• _Required action_: All entries shown below must be given again word for word.

• _Before-and-after object listings_:
>>>>>

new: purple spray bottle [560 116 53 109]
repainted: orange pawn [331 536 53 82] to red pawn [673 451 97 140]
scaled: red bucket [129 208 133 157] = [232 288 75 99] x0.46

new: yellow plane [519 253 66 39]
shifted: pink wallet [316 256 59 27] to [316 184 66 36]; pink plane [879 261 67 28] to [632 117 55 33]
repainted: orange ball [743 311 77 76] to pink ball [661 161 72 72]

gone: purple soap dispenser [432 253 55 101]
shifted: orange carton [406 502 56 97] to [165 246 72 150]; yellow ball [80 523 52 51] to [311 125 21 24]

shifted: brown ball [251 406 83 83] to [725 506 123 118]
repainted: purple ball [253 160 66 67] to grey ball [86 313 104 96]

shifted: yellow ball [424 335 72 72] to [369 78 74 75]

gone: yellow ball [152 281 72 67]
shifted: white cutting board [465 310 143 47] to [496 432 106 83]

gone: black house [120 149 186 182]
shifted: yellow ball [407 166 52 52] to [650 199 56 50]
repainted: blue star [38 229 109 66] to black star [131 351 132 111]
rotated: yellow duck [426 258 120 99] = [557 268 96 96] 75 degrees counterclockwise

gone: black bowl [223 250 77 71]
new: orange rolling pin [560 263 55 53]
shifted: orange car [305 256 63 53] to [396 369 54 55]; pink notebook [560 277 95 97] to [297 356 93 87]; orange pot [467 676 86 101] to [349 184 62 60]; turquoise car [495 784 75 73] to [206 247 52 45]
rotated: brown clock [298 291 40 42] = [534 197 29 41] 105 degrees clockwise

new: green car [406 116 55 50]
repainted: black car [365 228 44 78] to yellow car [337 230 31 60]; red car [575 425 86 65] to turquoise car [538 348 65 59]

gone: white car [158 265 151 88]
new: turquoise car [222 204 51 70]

<<<<<

• _Solution for this task_:
new: purple spray bottle [560 116 53 109]
repainted: orange pawn [331 536 53 82] to red pawn [673 451 97 140]
scaled: red bucket [129 208 133 157] = [232 288 75 99] x0.46

new: yellow plane [519 253 66 39]
shifted: pink wallet [316 256 59 27] to [316 184 66 36]; pink plane [879 261 67 28] to [632 117 55 33]
repainted: orange ball [743 311 77 76] to pink ball [661 161 72 72]

gone: purple soap dispenser [432 253 55 101]
shifted: orange carton [406 502 56 97] to [165 246 72 150]; yellow ball [80 523 52 51] to [311 125 21 24]

shifted: brown ball [251 406 83 83] to [725 506 123 118]
repainted: purple ball [253 160 66 67] to grey ball [86 313 104 96]

shifted: yellow ball [424 335 72 72] to [369 78 74 75]

gone: yellow ball [152 281 72 67]
shifted: white cutting board [465 310 143 47] to [496 432 106 83]

gone: black house [120 149 186 182]
shifted: yellow ball [407 166 52 52] to [650 199 56 50]
repainted: blue star [38 229 109 66] to black star [131 351 132 111]
rotated: yellow duck [426 258 120 99] = [557 268 96 96] 75 degrees counterclockwise

gone: black bowl [223 250 77 71]
new: orange rolling pin [560 263 55 53]
shifted: orange car [305 256 63 53] to [396 369 54 55]; pink notebook [560 277 95 97] to [297 356 93 87]; orange pot [467 676 86 101] to [349 184 62 60]; turquoise car [495 784 75 73] to [206 247 52 45]
rotated: brown clock [298 291 40 42] = [534 197 29 41] 105 degrees clockwise

new: green car [406 116 55 50]
repainted: black car [365 228 44 78] to yellow car [337 230 31 60]; red car [575 425 86 65] to turquoise car [538 348 65 59]

gone: white car [158 265 151 88]
new: turquoise car [222 204 51 70]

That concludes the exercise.